• Activity: Restate the records below word for word, and omit the images they hold.

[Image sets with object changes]
☆ ☆ ☆

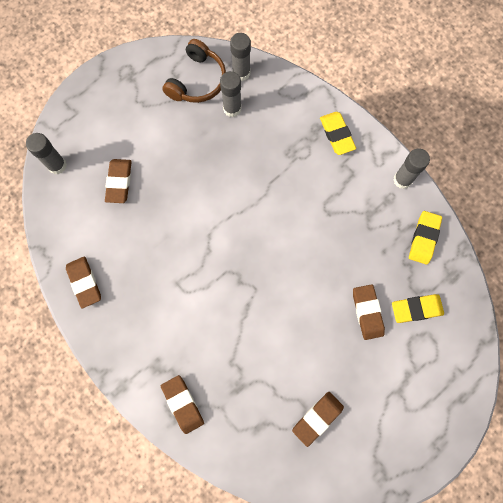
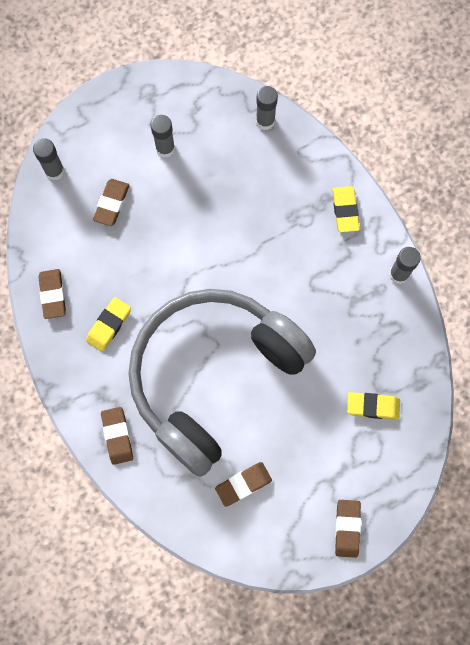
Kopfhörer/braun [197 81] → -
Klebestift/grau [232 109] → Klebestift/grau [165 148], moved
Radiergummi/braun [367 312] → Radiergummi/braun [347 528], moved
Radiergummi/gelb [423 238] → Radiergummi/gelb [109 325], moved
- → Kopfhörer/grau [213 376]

☆ ☆ ☆

• Answer to this exercise:
Kopfhörer/braun [197 81] → -
Klebestift/grau [232 109] → Klebestift/grau [165 148], moved
Radiergummi/braun [367 312] → Radiergummi/braun [347 528], moved
Radiergummi/gelb [423 238] → Radiergummi/gelb [109 325], moved
- → Kopfhörer/grau [213 376]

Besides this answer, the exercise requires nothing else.